# SET TASK
Reproduce the following data verbatim, keeping every line unchanged and in its original order.

# SUPPLIED INFORMATION
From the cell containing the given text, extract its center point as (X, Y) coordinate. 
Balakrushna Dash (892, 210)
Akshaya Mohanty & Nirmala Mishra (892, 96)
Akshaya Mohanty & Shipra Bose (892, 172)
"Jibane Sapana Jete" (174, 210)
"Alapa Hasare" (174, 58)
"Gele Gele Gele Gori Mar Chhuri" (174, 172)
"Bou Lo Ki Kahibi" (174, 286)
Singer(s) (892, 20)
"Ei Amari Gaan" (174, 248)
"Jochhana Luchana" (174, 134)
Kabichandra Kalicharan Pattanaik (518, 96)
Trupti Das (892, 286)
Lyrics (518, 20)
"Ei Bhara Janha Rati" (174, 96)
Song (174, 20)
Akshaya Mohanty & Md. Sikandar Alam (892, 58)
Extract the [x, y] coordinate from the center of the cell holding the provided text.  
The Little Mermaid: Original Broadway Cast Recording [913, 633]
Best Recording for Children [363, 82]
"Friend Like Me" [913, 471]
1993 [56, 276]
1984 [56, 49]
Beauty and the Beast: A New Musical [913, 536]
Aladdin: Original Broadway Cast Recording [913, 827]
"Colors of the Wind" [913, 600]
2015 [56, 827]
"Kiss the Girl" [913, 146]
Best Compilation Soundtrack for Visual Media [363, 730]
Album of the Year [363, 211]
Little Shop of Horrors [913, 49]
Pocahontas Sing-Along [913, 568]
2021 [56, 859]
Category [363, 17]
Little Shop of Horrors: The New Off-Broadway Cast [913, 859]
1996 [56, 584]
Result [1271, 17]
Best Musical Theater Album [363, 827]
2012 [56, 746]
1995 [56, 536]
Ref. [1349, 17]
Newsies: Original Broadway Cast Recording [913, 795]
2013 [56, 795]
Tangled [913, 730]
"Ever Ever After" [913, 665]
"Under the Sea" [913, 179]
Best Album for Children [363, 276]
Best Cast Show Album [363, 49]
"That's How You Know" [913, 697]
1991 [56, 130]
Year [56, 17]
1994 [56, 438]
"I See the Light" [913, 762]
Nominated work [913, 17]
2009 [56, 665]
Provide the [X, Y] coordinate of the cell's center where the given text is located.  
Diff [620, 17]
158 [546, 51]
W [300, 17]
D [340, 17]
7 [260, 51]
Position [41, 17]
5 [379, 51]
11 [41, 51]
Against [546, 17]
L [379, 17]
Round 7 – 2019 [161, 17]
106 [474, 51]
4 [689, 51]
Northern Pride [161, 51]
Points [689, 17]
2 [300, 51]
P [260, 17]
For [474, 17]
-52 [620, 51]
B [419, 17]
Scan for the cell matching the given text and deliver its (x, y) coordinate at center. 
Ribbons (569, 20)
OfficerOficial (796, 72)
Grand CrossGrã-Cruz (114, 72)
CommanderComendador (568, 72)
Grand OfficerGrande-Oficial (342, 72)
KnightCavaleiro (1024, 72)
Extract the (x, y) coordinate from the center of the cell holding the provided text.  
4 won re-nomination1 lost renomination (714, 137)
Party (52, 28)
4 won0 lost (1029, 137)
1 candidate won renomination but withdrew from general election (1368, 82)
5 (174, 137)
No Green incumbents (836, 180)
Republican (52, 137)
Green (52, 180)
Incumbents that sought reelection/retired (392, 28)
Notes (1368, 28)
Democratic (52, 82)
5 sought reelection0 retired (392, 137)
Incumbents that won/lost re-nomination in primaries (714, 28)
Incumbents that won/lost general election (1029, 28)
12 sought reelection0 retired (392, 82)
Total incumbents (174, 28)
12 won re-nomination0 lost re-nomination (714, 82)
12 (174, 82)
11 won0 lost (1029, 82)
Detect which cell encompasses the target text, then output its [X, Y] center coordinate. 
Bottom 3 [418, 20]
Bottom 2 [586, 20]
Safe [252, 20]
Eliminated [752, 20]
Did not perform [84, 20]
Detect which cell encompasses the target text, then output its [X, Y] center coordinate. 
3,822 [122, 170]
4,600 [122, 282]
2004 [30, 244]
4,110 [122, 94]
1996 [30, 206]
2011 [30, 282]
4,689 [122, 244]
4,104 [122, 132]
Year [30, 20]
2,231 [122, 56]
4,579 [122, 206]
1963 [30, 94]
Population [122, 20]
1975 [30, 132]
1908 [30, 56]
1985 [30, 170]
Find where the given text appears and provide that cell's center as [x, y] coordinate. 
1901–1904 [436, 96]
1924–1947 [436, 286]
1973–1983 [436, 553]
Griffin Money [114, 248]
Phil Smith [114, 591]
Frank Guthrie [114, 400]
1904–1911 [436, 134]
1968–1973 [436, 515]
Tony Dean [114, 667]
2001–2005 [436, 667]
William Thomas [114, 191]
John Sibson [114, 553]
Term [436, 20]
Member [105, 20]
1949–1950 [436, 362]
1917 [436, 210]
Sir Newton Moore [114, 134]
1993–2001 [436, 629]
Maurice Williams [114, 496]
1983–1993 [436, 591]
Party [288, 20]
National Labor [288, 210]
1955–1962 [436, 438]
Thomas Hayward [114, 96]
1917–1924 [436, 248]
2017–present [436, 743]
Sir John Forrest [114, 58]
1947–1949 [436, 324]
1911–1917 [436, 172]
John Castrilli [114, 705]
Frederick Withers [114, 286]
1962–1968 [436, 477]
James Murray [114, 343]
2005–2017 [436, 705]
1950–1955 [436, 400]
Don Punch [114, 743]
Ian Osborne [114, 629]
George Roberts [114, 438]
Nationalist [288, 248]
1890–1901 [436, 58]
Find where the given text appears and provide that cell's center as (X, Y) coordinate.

# RESPONSE
From the cell containing the given text, extract its center point as (X, Y) coordinate. 
Balakrushna Dash (892, 210)
Akshaya Mohanty & Nirmala Mishra (892, 96)
Akshaya Mohanty & Shipra Bose (892, 172)
"Jibane Sapana Jete" (174, 210)
"Alapa Hasare" (174, 58)
"Gele Gele Gele Gori Mar Chhuri" (174, 172)
"Bou Lo Ki Kahibi" (174, 286)
Singer(s) (892, 20)
"Ei Amari Gaan" (174, 248)
"Jochhana Luchana" (174, 134)
Kabichandra Kalicharan Pattanaik (518, 96)
Trupti Das (892, 286)
Lyrics (518, 20)
"Ei Bhara Janha Rati" (174, 96)
Song (174, 20)
Akshaya Mohanty & Md. Sikandar Alam (892, 58)
Extract the [x, y] coordinate from the center of the cell holding the provided text.  
The Little Mermaid: Original Broadway Cast Recording [913, 633]
Best Recording for Children [363, 82]
"Friend Like Me" [913, 471]
1993 [56, 276]
1984 [56, 49]
Beauty and the Beast: A New Musical [913, 536]
Aladdin: Original Broadway Cast Recording [913, 827]
"Colors of the Wind" [913, 600]
2015 [56, 827]
"Kiss the Girl" [913, 146]
Best Compilation Soundtrack for Visual Media [363, 730]
Album of the Year [363, 211]
Little Shop of Horrors [913, 49]
Pocahontas Sing-Along [913, 568]
2021 [56, 859]
Category [363, 17]
Little Shop of Horrors: The New Off-Broadway Cast [913, 859]
1996 [56, 584]
Result [1271, 17]
Best Musical Theater Album [363, 827]
2012 [56, 746]
1995 [56, 536]
Ref. [1349, 17]
Newsies: Original Broadway Cast Recording [913, 795]
2013 [56, 795]
Tangled [913, 730]
"Ever Ever After" [913, 665]
"Under the Sea" [913, 179]
Best Album for Children [363, 276]
Best Cast Show Album [363, 49]
"That's How You Know" [913, 697]
1991 [56, 130]
Year [56, 17]
1994 [56, 438]
"I See the Light" [913, 762]
Nominated work [913, 17]
2009 [56, 665]
Provide the [X, Y] coordinate of the cell's center where the given text is located.  
Diff [620, 17]
158 [546, 51]
W [300, 17]
D [340, 17]
7 [260, 51]
Position [41, 17]
5 [379, 51]
11 [41, 51]
Against [546, 17]
L [379, 17]
Round 7 – 2019 [161, 17]
106 [474, 51]
4 [689, 51]
Northern Pride [161, 51]
Points [689, 17]
2 [300, 51]
P [260, 17]
For [474, 17]
-52 [620, 51]
B [419, 17]
Scan for the cell matching the given text and deliver its (x, y) coordinate at center. 
Ribbons (569, 20)
OfficerOficial (796, 72)
Grand CrossGrã-Cruz (114, 72)
CommanderComendador (568, 72)
Grand OfficerGrande-Oficial (342, 72)
KnightCavaleiro (1024, 72)
Extract the (x, y) coordinate from the center of the cell holding the provided text.  
4 won re-nomination1 lost renomination (714, 137)
Party (52, 28)
4 won0 lost (1029, 137)
1 candidate won renomination but withdrew from general election (1368, 82)
5 (174, 137)
No Green incumbents (836, 180)
Republican (52, 137)
Green (52, 180)
Incumbents that sought reelection/retired (392, 28)
Notes (1368, 28)
Democratic (52, 82)
5 sought reelection0 retired (392, 137)
Incumbents that won/lost re-nomination in primaries (714, 28)
Incumbents that won/lost general election (1029, 28)
12 sought reelection0 retired (392, 82)
Total incumbents (174, 28)
12 won re-nomination0 lost re-nomination (714, 82)
12 (174, 82)
11 won0 lost (1029, 82)
Detect which cell encompasses the target text, then output its [X, Y] center coordinate. 
Bottom 3 [418, 20]
Bottom 2 [586, 20]
Safe [252, 20]
Eliminated [752, 20]
Did not perform [84, 20]
Detect which cell encompasses the target text, then output its [X, Y] center coordinate. 
3,822 [122, 170]
4,600 [122, 282]
2004 [30, 244]
4,110 [122, 94]
1996 [30, 206]
2011 [30, 282]
4,689 [122, 244]
4,104 [122, 132]
Year [30, 20]
2,231 [122, 56]
4,579 [122, 206]
1963 [30, 94]
Population [122, 20]
1975 [30, 132]
1908 [30, 56]
1985 [30, 170]
Find where the given text appears and provide that cell's center as [x, y] coordinate. 
1901–1904 [436, 96]
1924–1947 [436, 286]
1973–1983 [436, 553]
Griffin Money [114, 248]
Phil Smith [114, 591]
Frank Guthrie [114, 400]
1904–1911 [436, 134]
1968–1973 [436, 515]
Tony Dean [114, 667]
2001–2005 [436, 667]
William Thomas [114, 191]
John Sibson [114, 553]
Term [436, 20]
Member [105, 20]
1949–1950 [436, 362]
1917 [436, 210]
Sir Newton Moore [114, 134]
1993–2001 [436, 629]
Maurice Williams [114, 496]
1983–1993 [436, 591]
Party [288, 20]
National Labor [288, 210]
1955–1962 [436, 438]
Thomas Hayward [114, 96]
1917–1924 [436, 248]
2017–present [436, 743]
Sir John Forrest [114, 58]
1947–1949 [436, 324]
1911–1917 [436, 172]
John Castrilli [114, 705]
Frederick Withers [114, 286]
1962–1968 [436, 477]
James Murray [114, 343]
2005–2017 [436, 705]
1950–1955 [436, 400]
Don Punch [114, 743]
Ian Osborne [114, 629]
George Roberts [114, 438]
Nationalist [288, 248]
1890–1901 [436, 58]
Find where the given text appears and provide that cell's center as (X, Y) coordinate.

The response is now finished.